-------- Data supplied --------
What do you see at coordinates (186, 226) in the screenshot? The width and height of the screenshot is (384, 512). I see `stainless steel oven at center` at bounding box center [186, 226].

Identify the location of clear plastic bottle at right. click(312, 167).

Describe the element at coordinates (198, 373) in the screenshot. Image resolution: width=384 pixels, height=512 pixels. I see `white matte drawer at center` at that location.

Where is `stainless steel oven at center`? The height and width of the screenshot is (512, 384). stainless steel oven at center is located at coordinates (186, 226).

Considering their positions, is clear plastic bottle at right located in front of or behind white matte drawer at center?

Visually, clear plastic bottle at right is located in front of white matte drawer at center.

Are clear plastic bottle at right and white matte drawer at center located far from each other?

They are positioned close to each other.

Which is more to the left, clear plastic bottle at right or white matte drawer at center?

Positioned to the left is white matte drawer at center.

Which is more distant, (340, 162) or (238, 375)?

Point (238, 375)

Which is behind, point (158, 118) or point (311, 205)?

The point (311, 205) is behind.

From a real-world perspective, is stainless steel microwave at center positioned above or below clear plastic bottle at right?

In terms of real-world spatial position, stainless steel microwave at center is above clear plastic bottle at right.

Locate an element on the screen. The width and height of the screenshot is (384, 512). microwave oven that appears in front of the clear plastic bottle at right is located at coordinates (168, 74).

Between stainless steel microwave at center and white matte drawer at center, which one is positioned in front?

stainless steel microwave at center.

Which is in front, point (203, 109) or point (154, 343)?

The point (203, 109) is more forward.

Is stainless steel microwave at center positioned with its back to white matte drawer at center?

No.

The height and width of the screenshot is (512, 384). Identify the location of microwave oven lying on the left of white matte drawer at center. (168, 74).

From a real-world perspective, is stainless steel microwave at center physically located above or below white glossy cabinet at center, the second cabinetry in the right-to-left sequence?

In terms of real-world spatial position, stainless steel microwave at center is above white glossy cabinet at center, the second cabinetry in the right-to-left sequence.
--------
_What the exercise asks_: Count the lines in the entries above that contain the string "each", with case significant, and reply with the number alone.

_Answer space_: 2